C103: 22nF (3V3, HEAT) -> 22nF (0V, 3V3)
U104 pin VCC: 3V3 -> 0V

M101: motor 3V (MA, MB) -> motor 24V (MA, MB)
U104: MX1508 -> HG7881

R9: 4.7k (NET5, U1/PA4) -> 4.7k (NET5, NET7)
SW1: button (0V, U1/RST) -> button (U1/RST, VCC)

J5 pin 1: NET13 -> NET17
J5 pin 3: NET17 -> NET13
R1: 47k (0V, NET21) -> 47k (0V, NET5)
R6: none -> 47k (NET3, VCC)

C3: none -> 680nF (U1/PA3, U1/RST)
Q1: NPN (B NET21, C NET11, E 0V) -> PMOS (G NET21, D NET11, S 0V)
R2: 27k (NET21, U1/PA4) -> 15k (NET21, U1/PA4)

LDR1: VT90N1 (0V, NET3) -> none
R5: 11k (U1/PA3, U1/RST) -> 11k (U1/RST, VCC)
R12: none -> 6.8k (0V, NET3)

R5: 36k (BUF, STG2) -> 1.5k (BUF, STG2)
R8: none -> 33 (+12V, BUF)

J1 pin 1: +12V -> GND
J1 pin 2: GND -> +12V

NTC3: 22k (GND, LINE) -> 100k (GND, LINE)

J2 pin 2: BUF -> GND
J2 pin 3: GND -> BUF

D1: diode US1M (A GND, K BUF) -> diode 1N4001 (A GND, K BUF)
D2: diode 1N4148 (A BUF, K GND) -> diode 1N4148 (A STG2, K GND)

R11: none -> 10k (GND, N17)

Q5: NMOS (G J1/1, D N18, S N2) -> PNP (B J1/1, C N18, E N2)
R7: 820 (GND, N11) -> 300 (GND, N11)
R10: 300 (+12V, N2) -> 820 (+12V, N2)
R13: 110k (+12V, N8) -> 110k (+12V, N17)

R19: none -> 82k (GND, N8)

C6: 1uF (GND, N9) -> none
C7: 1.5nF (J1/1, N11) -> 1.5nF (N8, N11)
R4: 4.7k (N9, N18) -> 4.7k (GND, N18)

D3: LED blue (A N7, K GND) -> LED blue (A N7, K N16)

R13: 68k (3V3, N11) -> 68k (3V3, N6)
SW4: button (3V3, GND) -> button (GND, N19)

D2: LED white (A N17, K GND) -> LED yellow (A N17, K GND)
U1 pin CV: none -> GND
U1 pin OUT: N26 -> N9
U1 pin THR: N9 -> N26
^^^^^^^^^^^^^^^^
** WORK ORDER **
Find the lines above with the word "none". Copy them out.

** RESULT BELOW **
R6: none -> 47k (NET3, VCC)
C3: none -> 680nF (U1/PA3, U1/RST)
LDR1: VT90N1 (0V, NET3) -> none
R12: none -> 6.8k (0V, NET3)
R8: none -> 33 (+12V, BUF)
R11: none -> 10k (GND, N17)
R19: none -> 82k (GND, N8)
C6: 1uF (GND, N9) -> none
U1 pin CV: none -> GND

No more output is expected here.